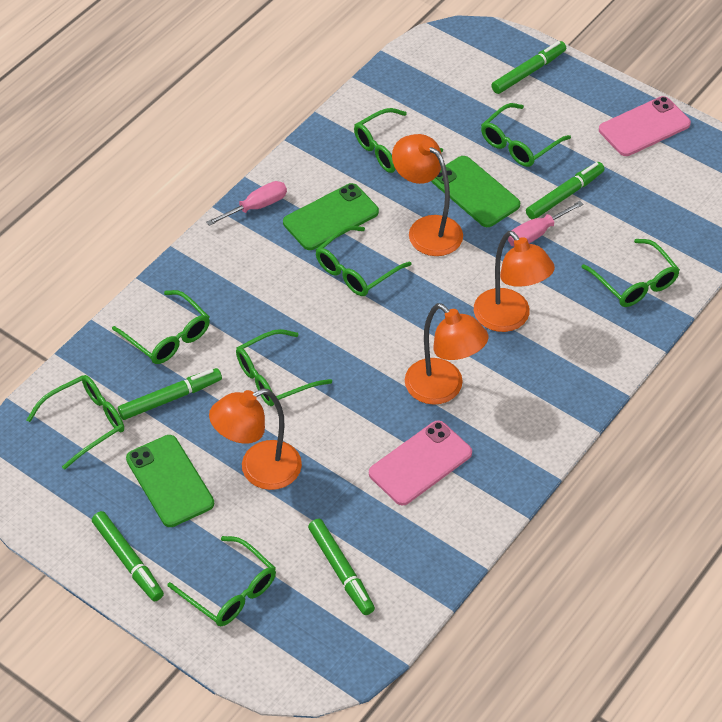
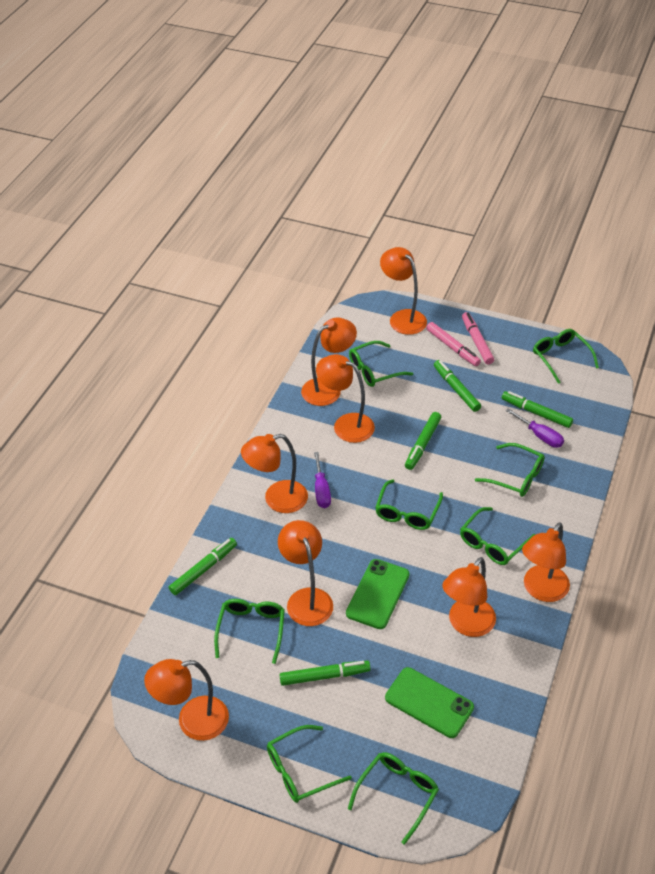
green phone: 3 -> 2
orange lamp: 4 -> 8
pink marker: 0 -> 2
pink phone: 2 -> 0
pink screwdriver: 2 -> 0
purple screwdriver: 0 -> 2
========================================
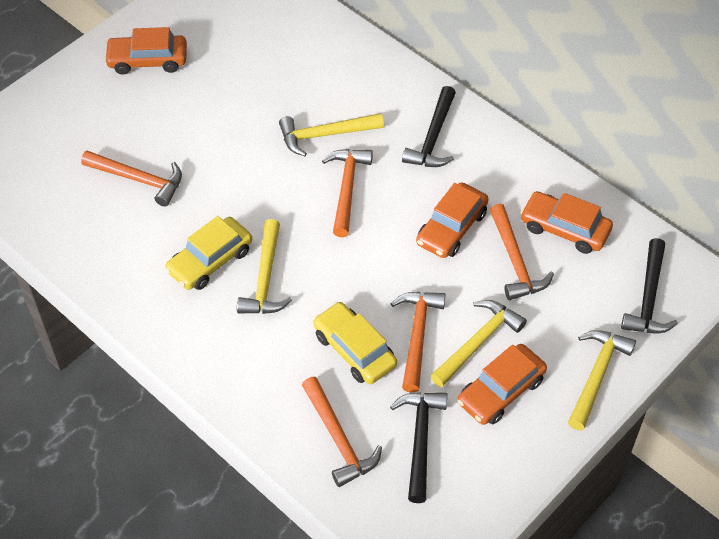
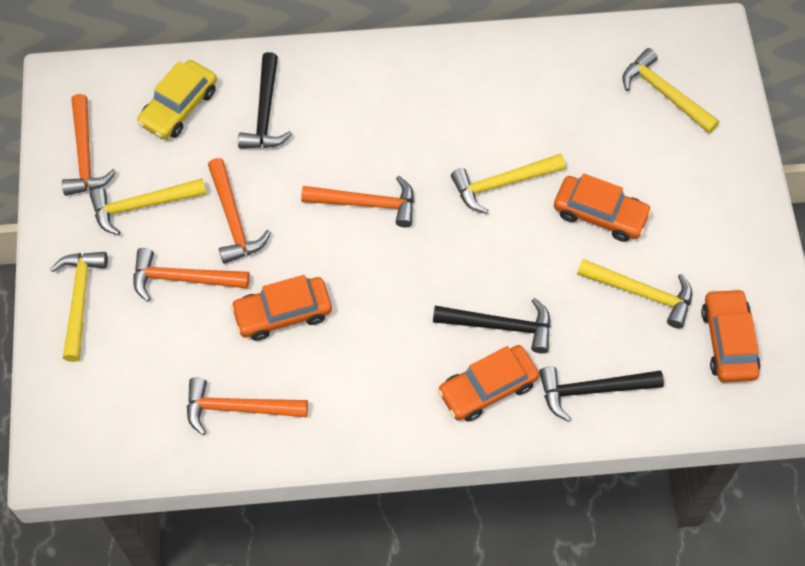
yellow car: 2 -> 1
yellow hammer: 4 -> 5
========================================
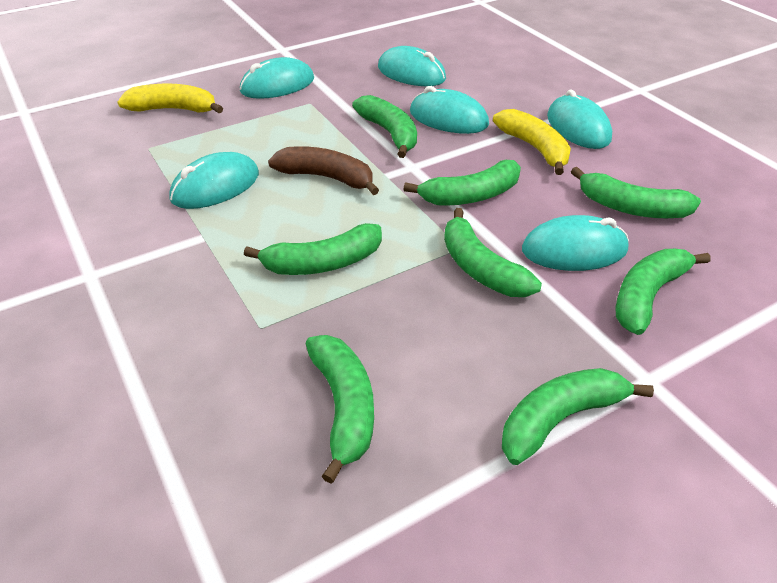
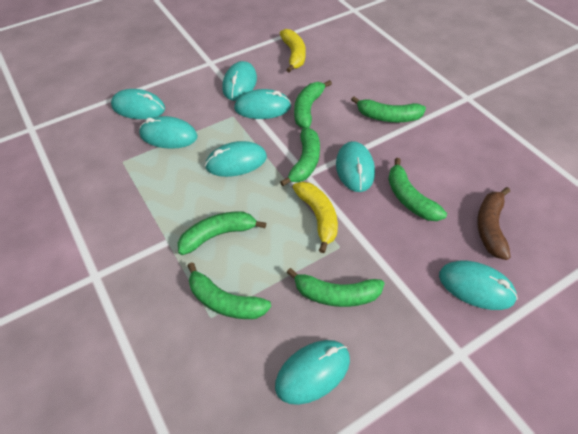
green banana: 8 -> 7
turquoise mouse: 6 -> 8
========================================
• [ASSIGNMENT]
In the records above, find each line that holds the word "pink"; copy all such lines.

• [RESULT OF THIS TASK]
pink marker: 0 -> 2
pink phone: 2 -> 0
pink screwdriver: 2 -> 0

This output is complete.